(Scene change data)
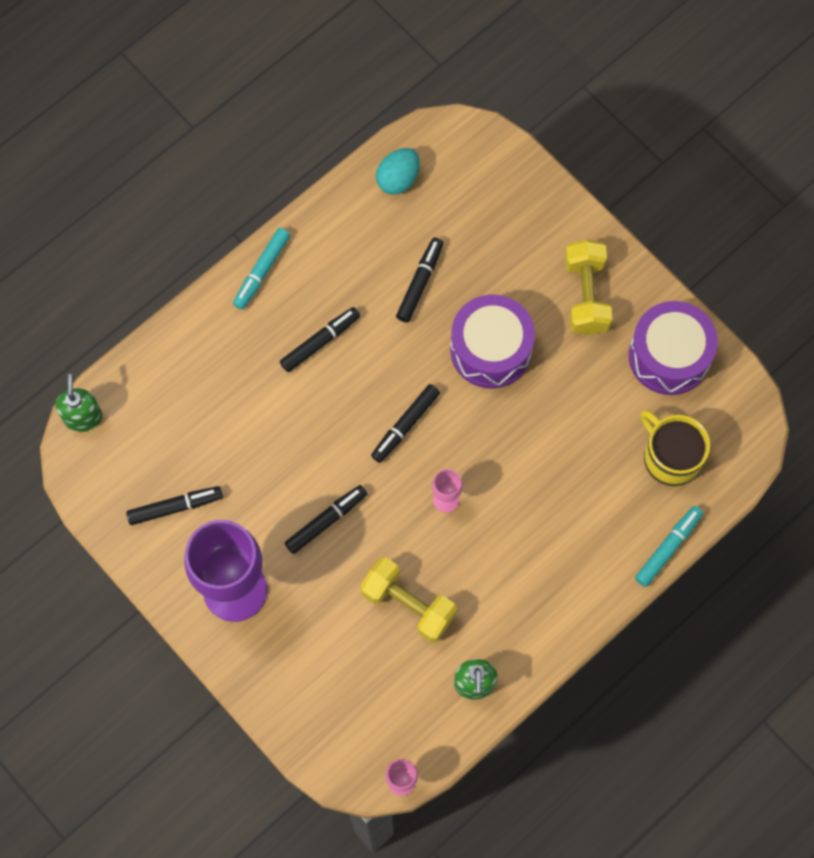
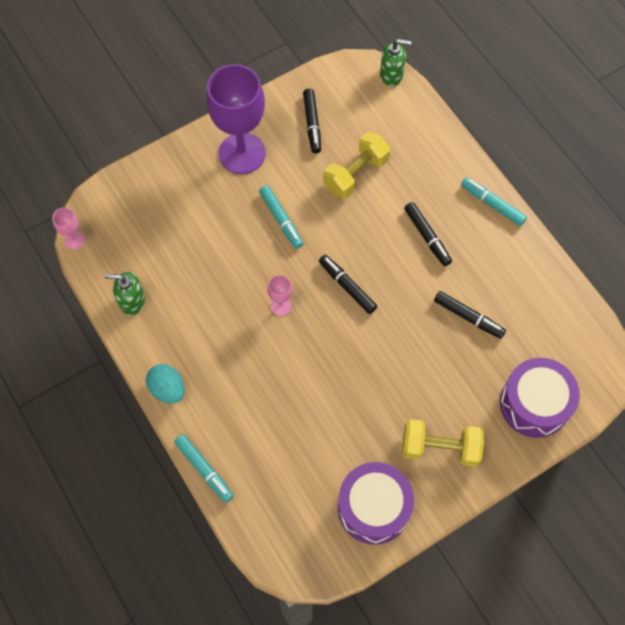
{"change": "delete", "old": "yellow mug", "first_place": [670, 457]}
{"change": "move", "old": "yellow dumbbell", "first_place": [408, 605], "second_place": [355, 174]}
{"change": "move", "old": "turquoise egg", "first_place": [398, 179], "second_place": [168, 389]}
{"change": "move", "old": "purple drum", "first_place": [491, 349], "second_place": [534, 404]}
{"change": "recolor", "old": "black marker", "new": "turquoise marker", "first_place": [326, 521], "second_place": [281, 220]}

# [ACTIVITY]
Give back the records above exactly, with no pictures.

# [EXERCISE SOLUTION]
{"change": "delete", "old": "yellow mug", "first_place": [670, 457]}
{"change": "move", "old": "yellow dumbbell", "first_place": [408, 605], "second_place": [355, 174]}
{"change": "move", "old": "turquoise egg", "first_place": [398, 179], "second_place": [168, 389]}
{"change": "move", "old": "purple drum", "first_place": [491, 349], "second_place": [534, 404]}
{"change": "recolor", "old": "black marker", "new": "turquoise marker", "first_place": [326, 521], "second_place": [281, 220]}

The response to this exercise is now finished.